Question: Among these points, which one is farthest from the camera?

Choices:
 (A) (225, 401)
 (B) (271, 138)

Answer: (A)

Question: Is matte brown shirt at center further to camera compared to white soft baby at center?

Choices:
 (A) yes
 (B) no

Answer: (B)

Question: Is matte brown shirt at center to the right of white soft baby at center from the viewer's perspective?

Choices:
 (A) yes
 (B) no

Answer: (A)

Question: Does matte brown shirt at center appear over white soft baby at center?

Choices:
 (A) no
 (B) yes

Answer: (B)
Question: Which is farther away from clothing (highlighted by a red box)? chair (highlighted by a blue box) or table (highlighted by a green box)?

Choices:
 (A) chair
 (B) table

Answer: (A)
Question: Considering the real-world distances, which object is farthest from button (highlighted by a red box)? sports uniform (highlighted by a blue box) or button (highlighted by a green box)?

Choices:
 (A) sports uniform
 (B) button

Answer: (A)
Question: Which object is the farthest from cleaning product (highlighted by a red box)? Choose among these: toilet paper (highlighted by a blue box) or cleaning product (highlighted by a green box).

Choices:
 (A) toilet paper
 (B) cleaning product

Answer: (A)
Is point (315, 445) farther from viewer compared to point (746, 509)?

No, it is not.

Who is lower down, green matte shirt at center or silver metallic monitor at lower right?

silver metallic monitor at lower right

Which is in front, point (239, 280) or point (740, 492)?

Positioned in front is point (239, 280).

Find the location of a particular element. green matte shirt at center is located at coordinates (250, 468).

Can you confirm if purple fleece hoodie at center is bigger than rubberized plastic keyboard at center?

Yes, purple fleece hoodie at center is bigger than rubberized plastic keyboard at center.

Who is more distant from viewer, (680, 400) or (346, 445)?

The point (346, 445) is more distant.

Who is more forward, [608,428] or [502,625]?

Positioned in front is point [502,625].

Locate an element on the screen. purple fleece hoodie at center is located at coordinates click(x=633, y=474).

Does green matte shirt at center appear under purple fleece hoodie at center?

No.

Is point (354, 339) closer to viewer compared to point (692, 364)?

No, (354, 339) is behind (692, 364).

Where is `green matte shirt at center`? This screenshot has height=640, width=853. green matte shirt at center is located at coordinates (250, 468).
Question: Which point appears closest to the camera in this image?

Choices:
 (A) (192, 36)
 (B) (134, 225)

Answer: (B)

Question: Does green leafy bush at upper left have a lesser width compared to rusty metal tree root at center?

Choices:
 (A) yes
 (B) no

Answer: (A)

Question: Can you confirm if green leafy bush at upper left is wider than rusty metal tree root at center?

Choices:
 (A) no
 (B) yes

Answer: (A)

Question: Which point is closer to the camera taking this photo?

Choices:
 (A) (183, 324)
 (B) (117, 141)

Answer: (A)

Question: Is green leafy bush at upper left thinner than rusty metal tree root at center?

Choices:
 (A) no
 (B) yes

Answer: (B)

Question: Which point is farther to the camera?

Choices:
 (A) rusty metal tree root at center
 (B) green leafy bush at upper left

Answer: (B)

...

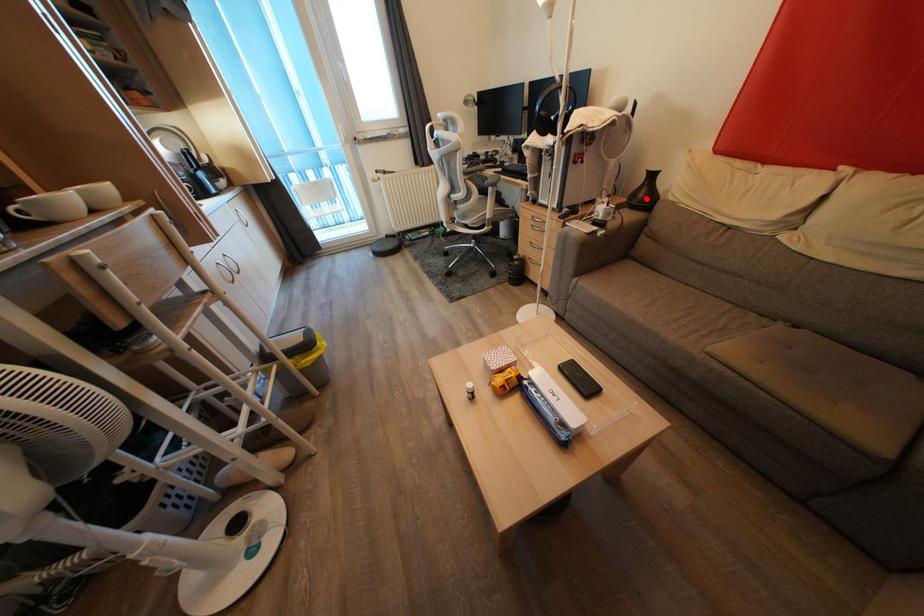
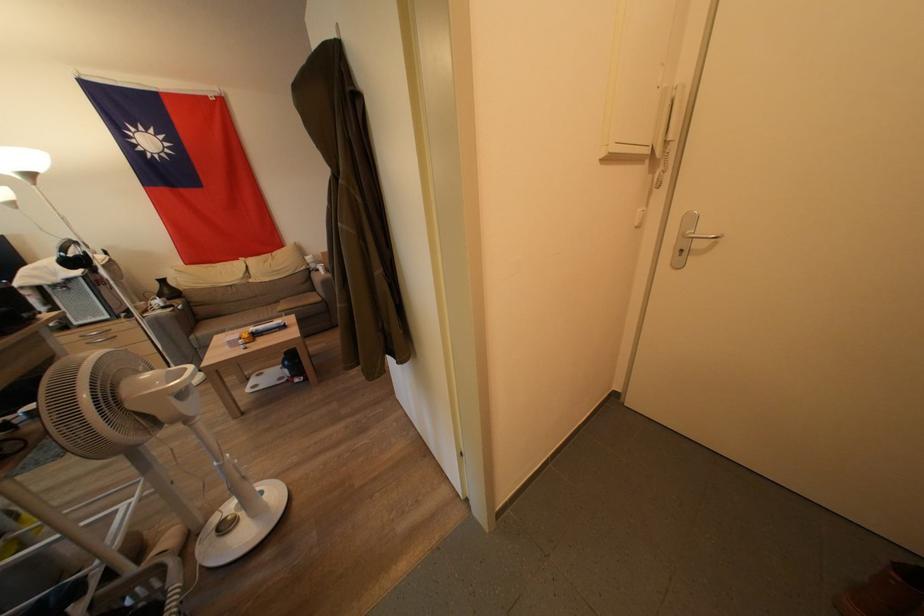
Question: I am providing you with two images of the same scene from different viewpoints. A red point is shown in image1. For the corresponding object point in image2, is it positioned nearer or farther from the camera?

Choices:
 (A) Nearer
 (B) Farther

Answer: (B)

---

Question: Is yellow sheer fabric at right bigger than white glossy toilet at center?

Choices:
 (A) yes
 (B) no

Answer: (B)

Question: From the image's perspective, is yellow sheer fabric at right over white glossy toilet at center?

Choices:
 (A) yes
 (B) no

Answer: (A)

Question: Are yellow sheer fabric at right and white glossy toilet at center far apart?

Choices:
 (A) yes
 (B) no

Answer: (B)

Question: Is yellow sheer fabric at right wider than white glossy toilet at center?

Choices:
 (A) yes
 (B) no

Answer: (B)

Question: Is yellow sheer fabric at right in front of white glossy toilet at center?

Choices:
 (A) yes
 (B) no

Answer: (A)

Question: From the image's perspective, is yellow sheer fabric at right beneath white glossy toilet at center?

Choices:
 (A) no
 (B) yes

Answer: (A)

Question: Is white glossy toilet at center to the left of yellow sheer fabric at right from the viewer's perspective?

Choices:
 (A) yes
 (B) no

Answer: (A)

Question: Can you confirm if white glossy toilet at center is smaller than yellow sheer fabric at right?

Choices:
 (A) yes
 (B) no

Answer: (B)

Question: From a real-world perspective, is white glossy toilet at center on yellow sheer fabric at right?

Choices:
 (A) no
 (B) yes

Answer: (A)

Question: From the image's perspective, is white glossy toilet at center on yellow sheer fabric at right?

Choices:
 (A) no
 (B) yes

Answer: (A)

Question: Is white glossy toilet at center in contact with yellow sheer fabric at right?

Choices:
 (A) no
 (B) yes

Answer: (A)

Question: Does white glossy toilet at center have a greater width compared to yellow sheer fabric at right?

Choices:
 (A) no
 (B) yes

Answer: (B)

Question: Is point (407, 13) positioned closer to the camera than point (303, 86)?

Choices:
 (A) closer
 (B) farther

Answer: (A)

▶ _YOUR OBJECTIVE_
Can you copy out, unchanged, the lines from the one containing "Yes, purple fleece" through the one containing "No, (354, 339) is behind (692, 364).", including both of those lines?

▶ _SOLUTION TO THE PROBLEM_
Yes, purple fleece hoodie at center is bigger than rubberized plastic keyboard at center.

Who is more distant from viewer, (680, 400) or (346, 445)?

The point (346, 445) is more distant.

Who is more forward, [608,428] or [502,625]?

Positioned in front is point [502,625].

Locate an element on the screen. purple fleece hoodie at center is located at coordinates click(x=633, y=474).

Does green matte shirt at center appear under purple fleece hoodie at center?

No.

Is point (354, 339) closer to viewer compared to point (692, 364)?

No, (354, 339) is behind (692, 364).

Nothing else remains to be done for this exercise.